EXERCISE GOAL.
Return, word for word, the lines of the listing below from the one with "(580, 525) = (504, 398): pink" through the one with "(361, 245) = (200, 206): purple", and no other lines.

MATERIAL TO PROCESS.
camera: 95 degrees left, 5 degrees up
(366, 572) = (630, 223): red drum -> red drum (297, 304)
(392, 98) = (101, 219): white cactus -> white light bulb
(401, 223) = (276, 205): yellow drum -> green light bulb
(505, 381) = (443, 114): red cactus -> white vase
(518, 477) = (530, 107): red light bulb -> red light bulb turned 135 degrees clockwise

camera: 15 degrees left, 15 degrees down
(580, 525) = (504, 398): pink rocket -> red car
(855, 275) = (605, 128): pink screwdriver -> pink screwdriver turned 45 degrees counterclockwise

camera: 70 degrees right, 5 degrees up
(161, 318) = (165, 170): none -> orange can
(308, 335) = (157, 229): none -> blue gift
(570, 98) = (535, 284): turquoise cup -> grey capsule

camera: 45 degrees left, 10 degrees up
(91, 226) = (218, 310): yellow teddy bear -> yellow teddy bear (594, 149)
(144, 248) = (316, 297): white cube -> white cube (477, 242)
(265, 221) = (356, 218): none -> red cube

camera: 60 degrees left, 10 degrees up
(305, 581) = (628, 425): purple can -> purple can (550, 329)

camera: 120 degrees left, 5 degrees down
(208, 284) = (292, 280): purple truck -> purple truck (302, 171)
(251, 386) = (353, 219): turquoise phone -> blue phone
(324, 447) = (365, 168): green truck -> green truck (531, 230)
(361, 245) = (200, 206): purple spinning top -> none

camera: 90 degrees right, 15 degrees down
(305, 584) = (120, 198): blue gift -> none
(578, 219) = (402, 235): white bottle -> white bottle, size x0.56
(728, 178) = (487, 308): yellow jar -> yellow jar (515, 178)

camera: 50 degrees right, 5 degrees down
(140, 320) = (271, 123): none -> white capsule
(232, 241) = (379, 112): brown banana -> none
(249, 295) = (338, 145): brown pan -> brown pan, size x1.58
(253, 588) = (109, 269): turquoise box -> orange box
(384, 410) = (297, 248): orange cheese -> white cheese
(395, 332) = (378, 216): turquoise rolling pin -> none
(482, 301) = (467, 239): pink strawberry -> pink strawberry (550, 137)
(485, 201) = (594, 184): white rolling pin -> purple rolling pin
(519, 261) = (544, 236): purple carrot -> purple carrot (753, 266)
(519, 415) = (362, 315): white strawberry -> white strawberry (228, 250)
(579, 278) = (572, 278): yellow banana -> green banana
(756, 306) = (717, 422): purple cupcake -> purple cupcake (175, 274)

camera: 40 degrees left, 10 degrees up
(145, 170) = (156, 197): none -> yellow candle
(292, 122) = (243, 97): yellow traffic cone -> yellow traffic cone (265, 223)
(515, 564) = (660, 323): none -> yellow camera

TASK SOLUTION.
(580, 525) = (504, 398): pink rocket -> red car
(855, 275) = (605, 128): pink screwdriver -> pink screwdriver turned 45 degrees counterclockwise

camera: 70 degrees right, 5 degrees up
(161, 318) = (165, 170): none -> orange can
(308, 335) = (157, 229): none -> blue gift
(570, 98) = (535, 284): turquoise cup -> grey capsule

camera: 45 degrees left, 10 degrees up
(91, 226) = (218, 310): yellow teddy bear -> yellow teddy bear (594, 149)
(144, 248) = (316, 297): white cube -> white cube (477, 242)
(265, 221) = (356, 218): none -> red cube

camera: 60 degrees left, 10 degrees up
(305, 581) = (628, 425): purple can -> purple can (550, 329)

camera: 120 degrees left, 5 degrees down
(208, 284) = (292, 280): purple truck -> purple truck (302, 171)
(251, 386) = (353, 219): turquoise phone -> blue phone
(324, 447) = (365, 168): green truck -> green truck (531, 230)
(361, 245) = (200, 206): purple spinning top -> none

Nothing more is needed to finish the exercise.